_Stored entries_

▬▬▬▬▬▬

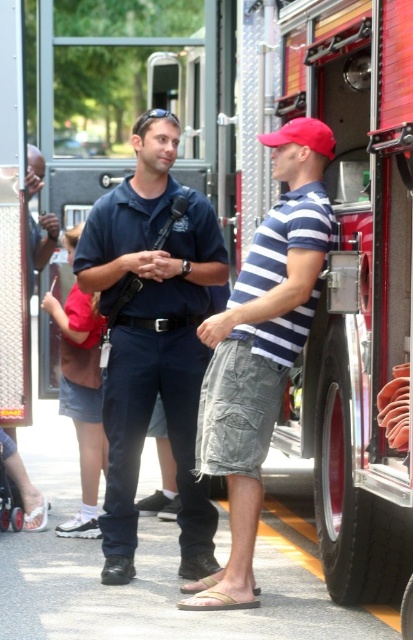
You are standing at the origin point of the coordinate system. The fire truck is in front of you. Where is the dark blue uniform at center relative to your position?

The dark blue uniform at center is located at point (x=152, y=339), which is to the right and slightly forward of your position.

You are standing at the point marked at (140, 452) and want to walk to the fire truck. The fire truck is 10 meters away from you. Can you reach the fire truck within 20 steps if each step covers 0.5 meters?

The distance between you and the fire truck is 10 meters. Each step covers 0.5 meters, so 10 divided by 0.5 equals 20 steps. Therefore, you can reach the fire truck within 20 steps.

You are a photographer trying to capture a clear shot of both the striped cotton shirt at center and the red matte baseball cap at center. Which object should you focus on first to ensure both are in sharp focus?

You should focus on the striped cotton shirt at center first because it is closer to the viewer than the red matte baseball cap at center. By focusing on the closer object, the background object will also be in focus due to the depth of field.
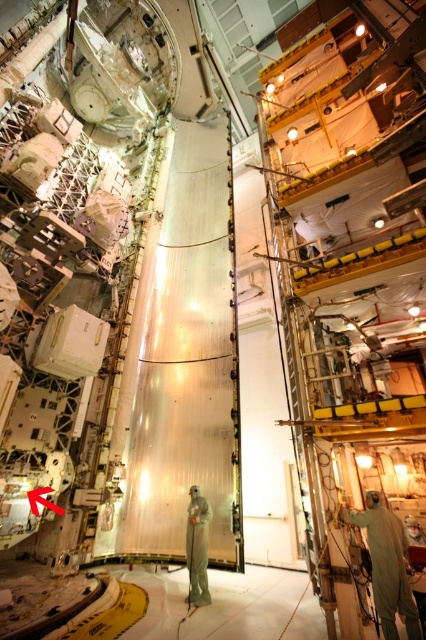
Does light green hazmat suit at right have a smaller size compared to light gray fabric suit at center?

No.

Who is more forward, (385, 509) or (192, 593)?

Positioned in front is point (385, 509).

Where is `light green hazmat suit at right`? The image size is (426, 640). light green hazmat suit at right is located at coordinates (386, 564).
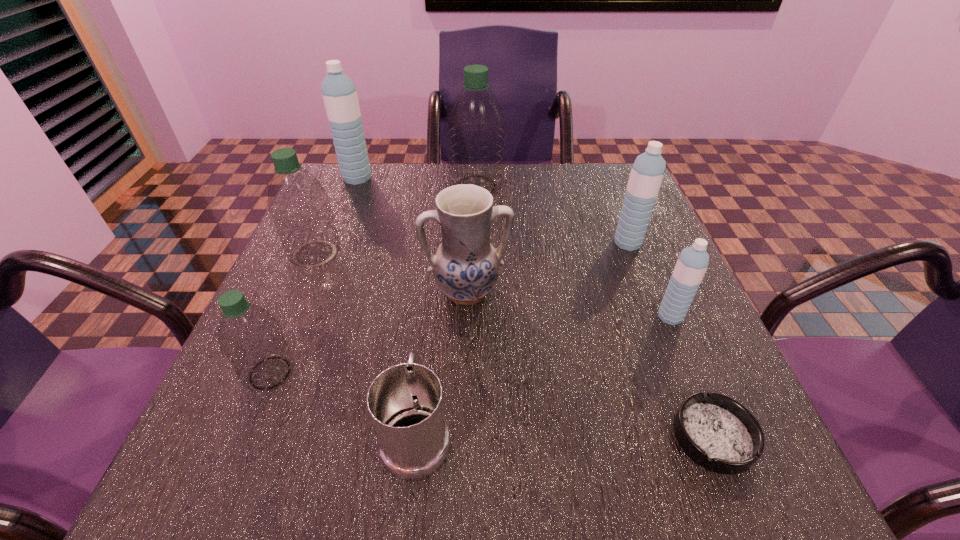
Identify the location of green water bottle that is the third closest to the second smallest blue water bottle. 250,338.

Choose which blue water bottle is the third nearest neighbor to the ashtray. Please provide its 2D coordinates. Your answer should be formatted as a tuple, i.e. [(x, y)], where the tuple contains the x and y coordinates of a point satisfying the conditions above.

[(339, 94)]

Locate an element on the screen. blue water bottle object that ranks as the second closest to the nearest blue water bottle is located at coordinates (339, 94).

The height and width of the screenshot is (540, 960). In order to click on vacant point that satisfies the following two spatial constraints: 1. on the back side of the nearest green water bottle; 2. on the left side of the leftmost blue water bottle in this screenshot , I will do `click(350, 178)`.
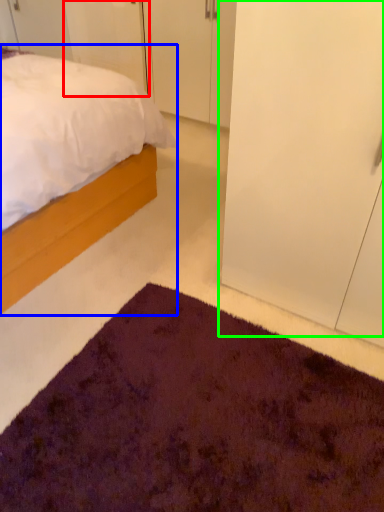
Question: Based on their relative distances, which object is farther from door (highlighted by a red box)? Choose from bed (highlighted by a blue box) and glass door (highlighted by a green box).

Choices:
 (A) bed
 (B) glass door

Answer: (B)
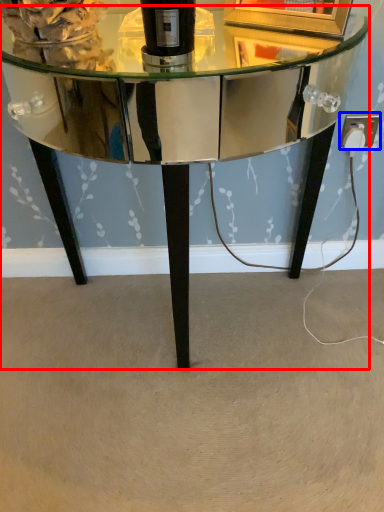
Question: Which object is closer to the camera taking this photo, table (highlighted by a red box) or electric outlet (highlighted by a blue box)?

Choices:
 (A) table
 (B) electric outlet

Answer: (A)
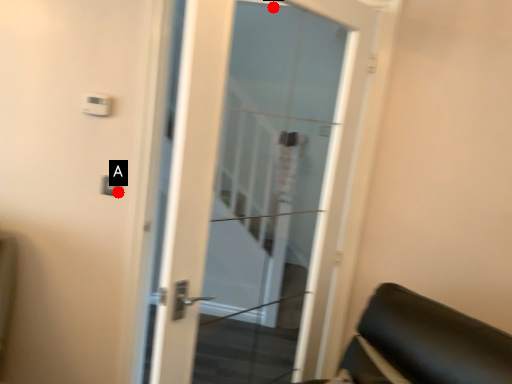
Question: Two points are circled on the image, labeled by A and B beside each circle. Which point is farther from the camera taking this photo?

Choices:
 (A) A is further
 (B) B is further

Answer: (B)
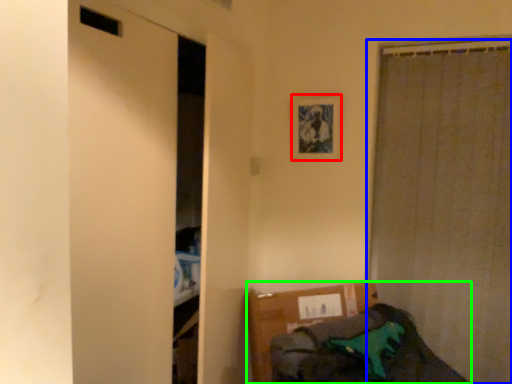
Question: Which is farther away from picture frame (highlighted by a red box)? curtain (highlighted by a blue box) or furniture (highlighted by a green box)?

Choices:
 (A) curtain
 (B) furniture

Answer: (B)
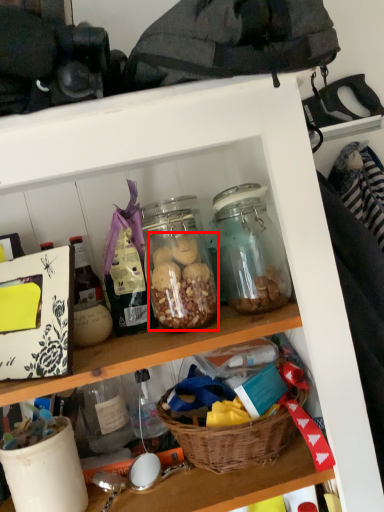
Question: From the image's perspective, where is food (annotated by the red box) located in relation to basket in the image?

Choices:
 (A) below
 (B) above

Answer: (B)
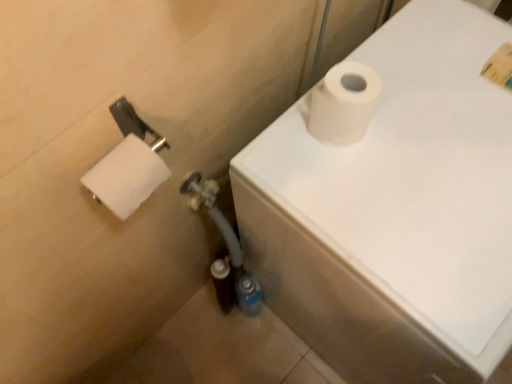
What are the coordinates of `vacant area that is in front of white matte toilet paper at upper right, acting as the first toilet paper starting from the right` in the screenshot? It's located at (367, 205).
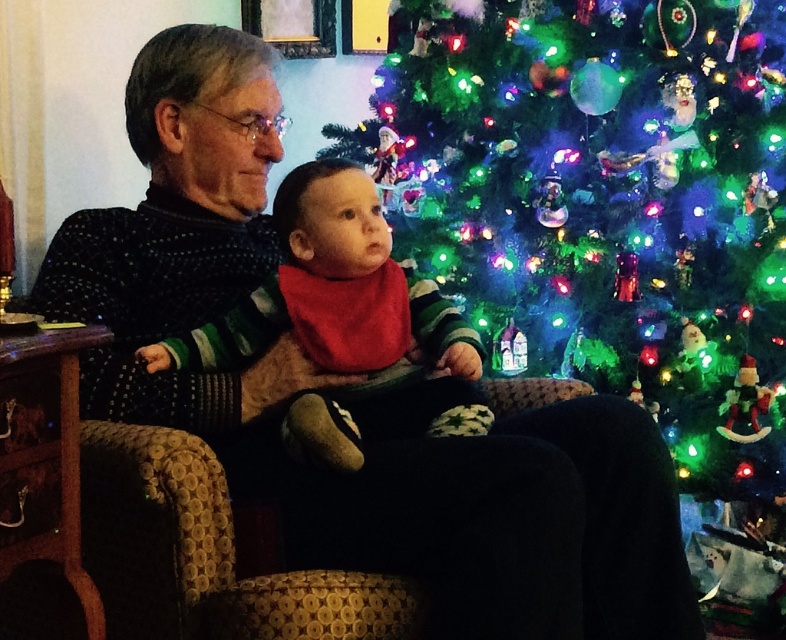
You are a parent preparing to take a photo of your child and the Christmas tree. You notice the iridescent plastic ornaments at center and the red cotton bib at center. Which object is closer to the camera?

The iridescent plastic ornaments at center is positioned over the red cotton bib at center, so it is closer to the camera.

You are a parent trying to decide where to place a new ornament. You see the iridescent plastic ornaments at center and the red cotton bib at center. Which object is bigger and should you consider placing the new ornament near the larger one?

The iridescent plastic ornaments at center are larger than the red cotton bib at center, so you should consider placing the new ornament near the iridescent plastic ornaments at center.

▬▬▬▬▬▬

_Goal_
Write out all of the material above word for word, leaving out the pictures.

_Output for this task_
You are standing at the origin point of the coordinate system. The fire truck is in front of you. Where is the dark blue uniform at center relative to your position?

The dark blue uniform at center is located at point (x=152, y=339), which is to the right and slightly forward of your position.

You are standing at the point marked at (140, 452) and want to walk to the fire truck. The fire truck is 10 meters away from you. Can you reach the fire truck within 20 steps if each step covers 0.5 meters?

The distance between you and the fire truck is 10 meters. Each step covers 0.5 meters, so 10 divided by 0.5 equals 20 steps. Therefore, you can reach the fire truck within 20 steps.

You are a photographer trying to capture a clear shot of both the striped cotton shirt at center and the red matte baseball cap at center. Which object should you focus on first to ensure both are in sharp focus?

You should focus on the striped cotton shirt at center first because it is closer to the viewer than the red matte baseball cap at center. By focusing on the closer object, the background object will also be in focus due to the depth of field.
Does light green hazmat suit at right have a smaller size compared to light gray fabric suit at center?

No.

Who is more forward, (385, 509) or (192, 593)?

Positioned in front is point (385, 509).

Where is `light green hazmat suit at right`? The image size is (426, 640). light green hazmat suit at right is located at coordinates (386, 564).
Identify the location of green water bottle that is the third closest to the second smallest blue water bottle. 250,338.

Choose which blue water bottle is the third nearest neighbor to the ashtray. Please provide its 2D coordinates. Your answer should be formatted as a tuple, i.e. [(x, y)], where the tuple contains the x and y coordinates of a point satisfying the conditions above.

[(339, 94)]

Locate an element on the screen. blue water bottle object that ranks as the second closest to the nearest blue water bottle is located at coordinates (339, 94).

The height and width of the screenshot is (540, 960). In order to click on vacant point that satisfies the following two spatial constraints: 1. on the back side of the nearest green water bottle; 2. on the left side of the leftmost blue water bottle in this screenshot , I will do `click(350, 178)`.
Question: Based on their relative distances, which object is farther from door (highlighted by a red box)? Choose from bed (highlighted by a blue box) and glass door (highlighted by a green box).

Choices:
 (A) bed
 (B) glass door

Answer: (B)
Question: Which object is closer to the camera taking this photo, table (highlighted by a red box) or electric outlet (highlighted by a blue box)?

Choices:
 (A) table
 (B) electric outlet

Answer: (A)
Question: Two points are circled on the image, labeled by A and B beside each circle. Which point is farther from the camera taking this photo?

Choices:
 (A) A is further
 (B) B is further

Answer: (B)
Question: Which is farther away from picture frame (highlighted by a red box)? curtain (highlighted by a blue box) or furniture (highlighted by a green box)?

Choices:
 (A) curtain
 (B) furniture

Answer: (B)
Question: From the image's perspective, where is food (annotated by the red box) located in relation to basket in the image?

Choices:
 (A) below
 (B) above

Answer: (B)
What are the coordinates of `vacant area that is in front of white matte toilet paper at upper right, acting as the first toilet paper starting from the right` in the screenshot? It's located at (367, 205).
You are a parent preparing to take a photo of your child and the Christmas tree. You notice the iridescent plastic ornaments at center and the red cotton bib at center. Which object is closer to the camera?

The iridescent plastic ornaments at center is positioned over the red cotton bib at center, so it is closer to the camera.

You are a parent trying to decide where to place a new ornament. You see the iridescent plastic ornaments at center and the red cotton bib at center. Which object is bigger and should you consider placing the new ornament near the larger one?

The iridescent plastic ornaments at center are larger than the red cotton bib at center, so you should consider placing the new ornament near the iridescent plastic ornaments at center.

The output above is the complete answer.